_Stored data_
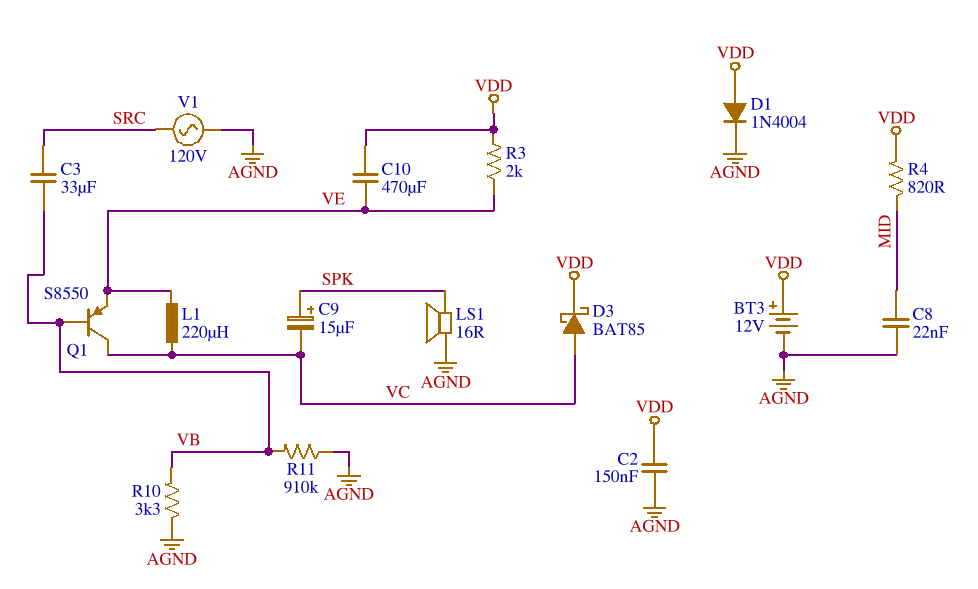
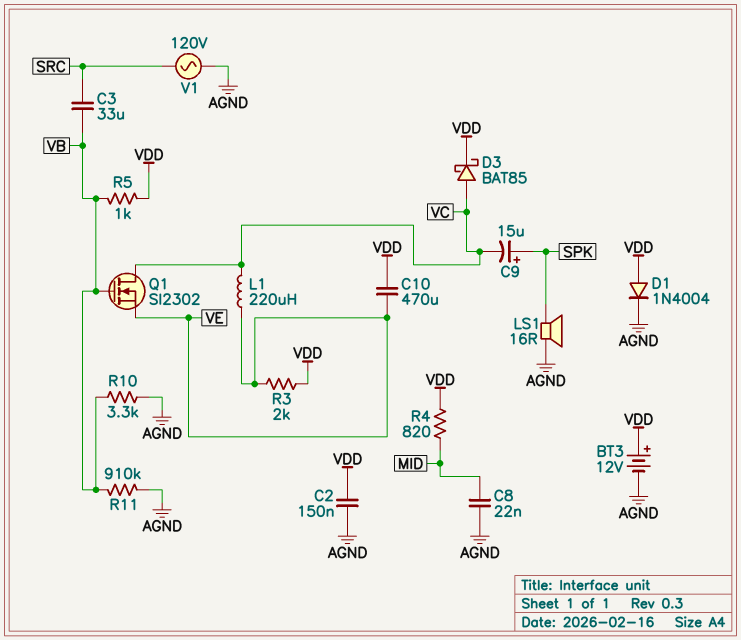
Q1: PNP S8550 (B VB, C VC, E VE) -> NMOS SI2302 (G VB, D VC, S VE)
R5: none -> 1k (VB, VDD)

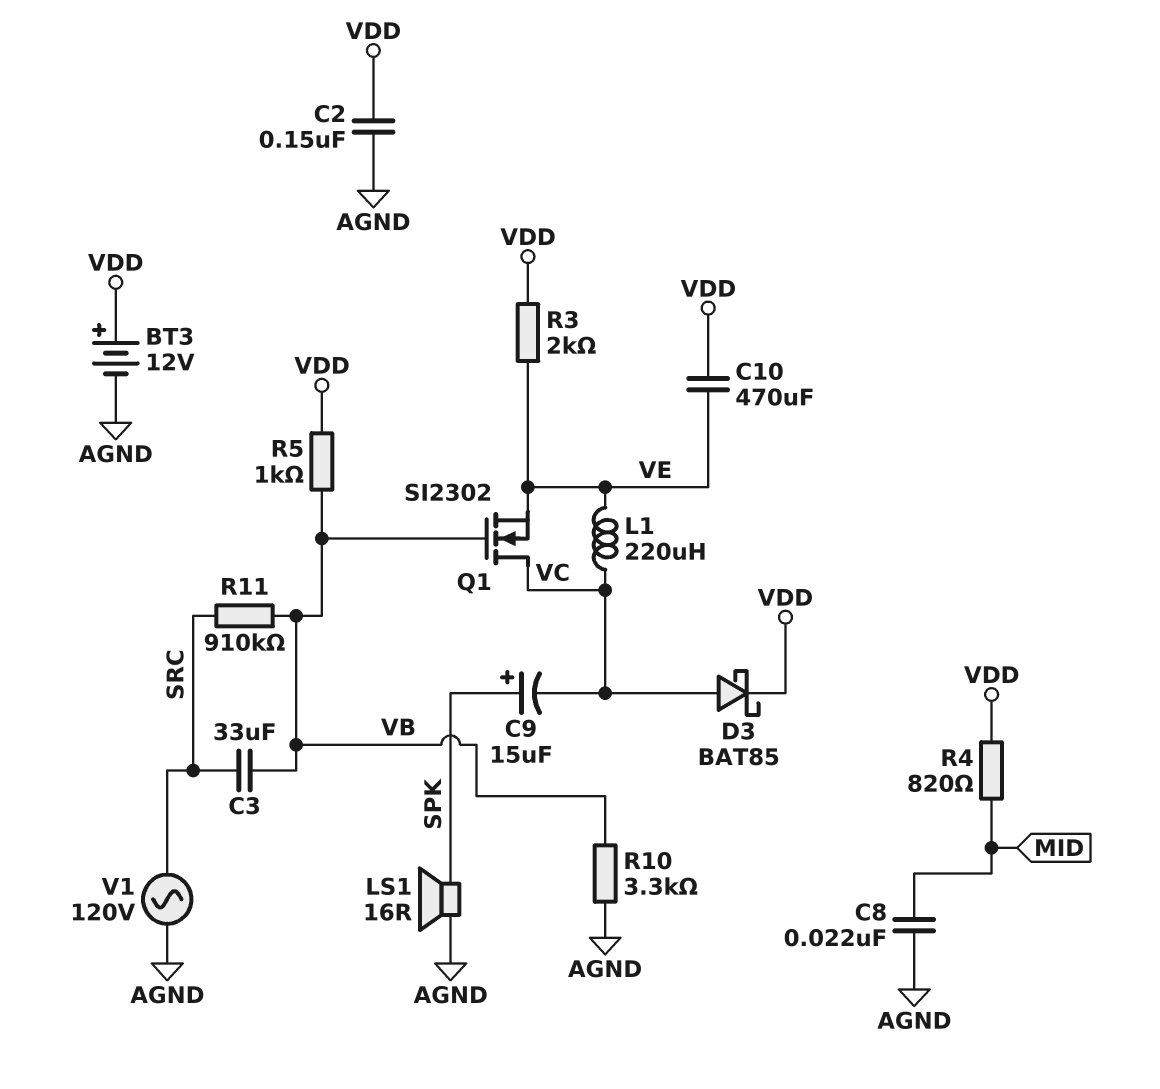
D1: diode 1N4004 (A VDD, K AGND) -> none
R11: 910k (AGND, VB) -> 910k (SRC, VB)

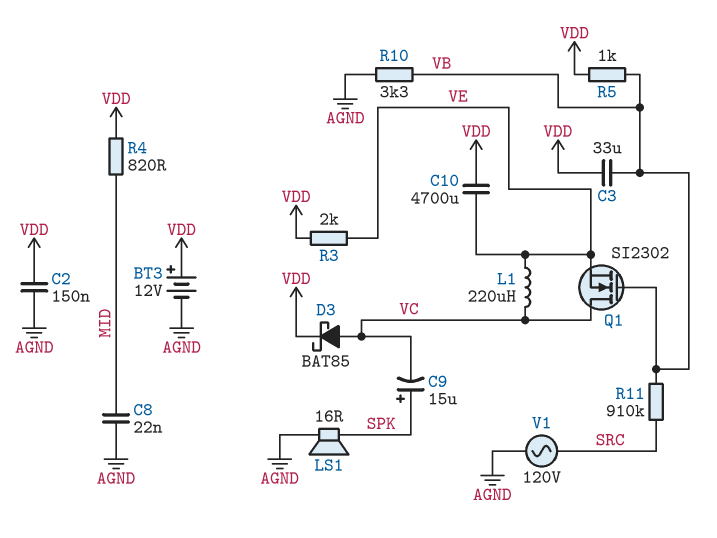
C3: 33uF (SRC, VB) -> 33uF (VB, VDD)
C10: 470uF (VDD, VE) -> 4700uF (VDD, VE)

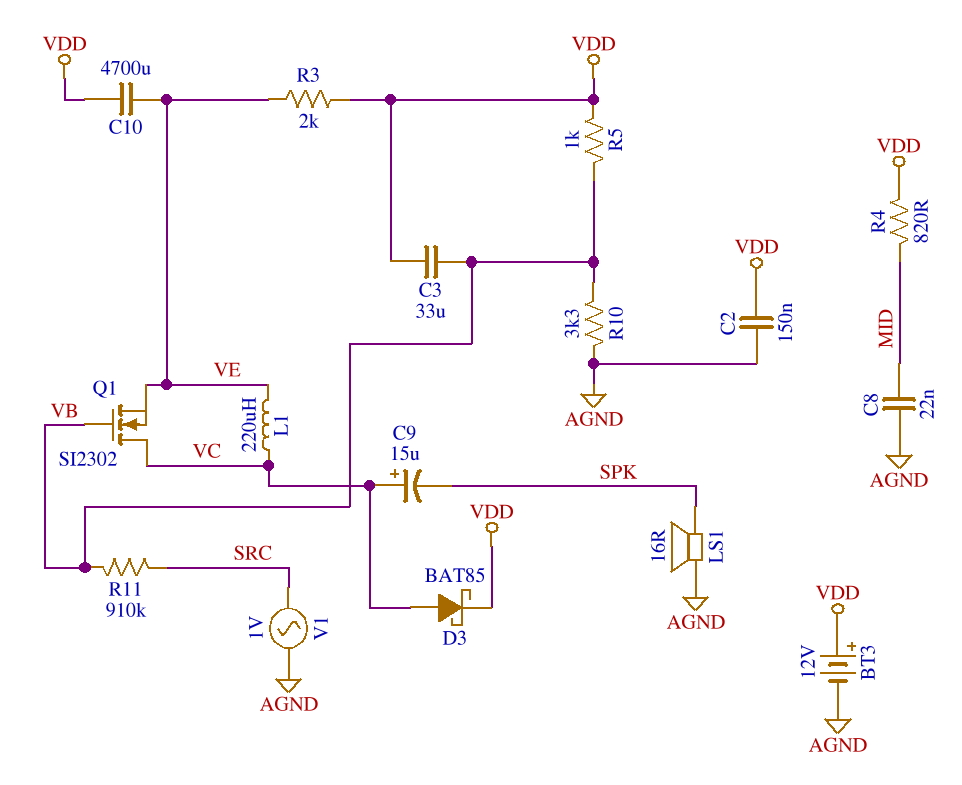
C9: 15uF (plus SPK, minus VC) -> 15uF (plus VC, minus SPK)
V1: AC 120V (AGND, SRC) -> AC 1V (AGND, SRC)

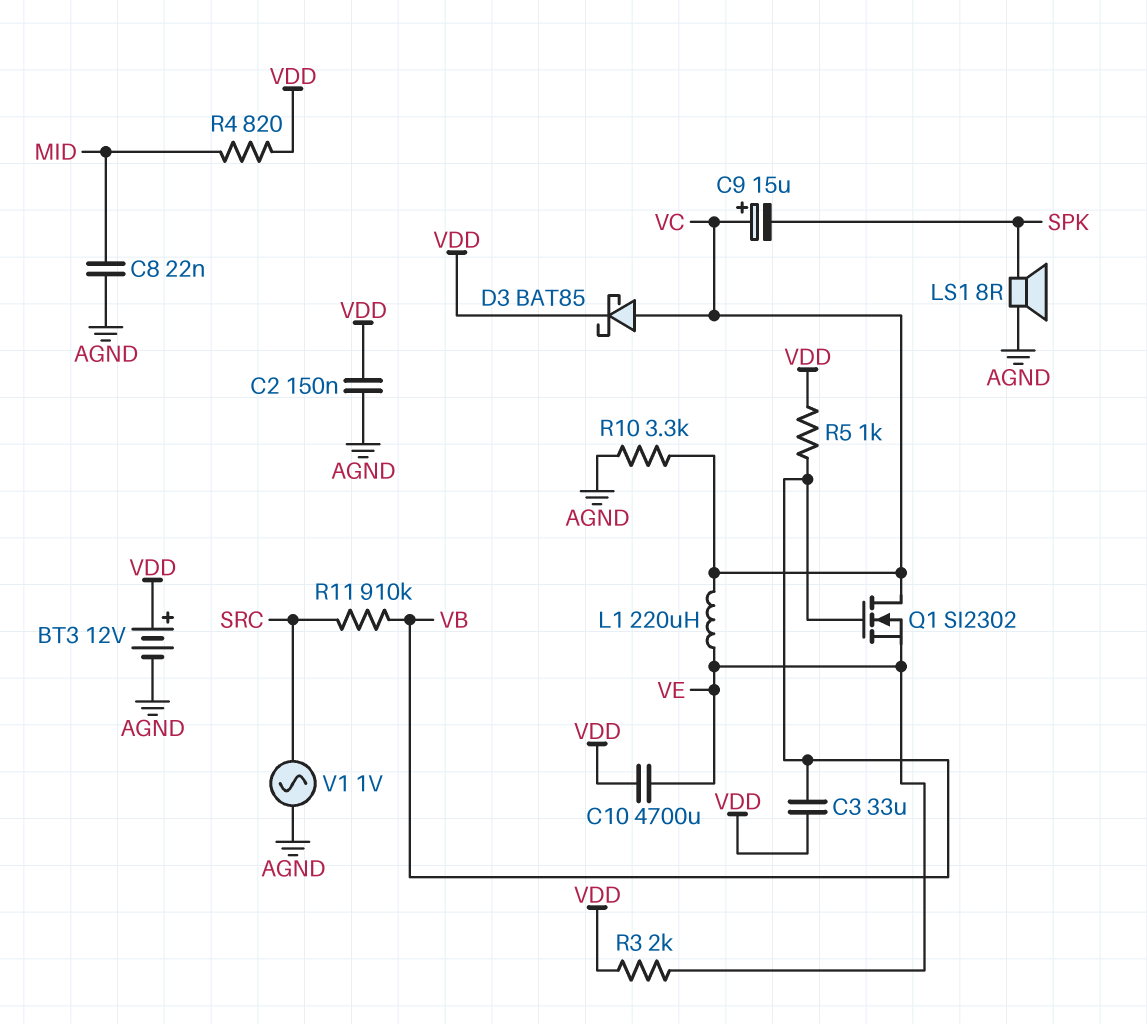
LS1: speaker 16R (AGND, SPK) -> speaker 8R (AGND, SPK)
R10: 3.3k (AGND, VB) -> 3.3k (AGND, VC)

_What this task involves_
For this exercise, gather every line of the data that contains the word "AGND".

_Task answer_
D1: diode 1N4004 (A VDD, K AGND) -> none
R11: 910k (AGND, VB) -> 910k (SRC, VB)
V1: AC 120V (AGND, SRC) -> AC 1V (AGND, SRC)
LS1: speaker 16R (AGND, SPK) -> speaker 8R (AGND, SPK)
R10: 3.3k (AGND, VB) -> 3.3k (AGND, VC)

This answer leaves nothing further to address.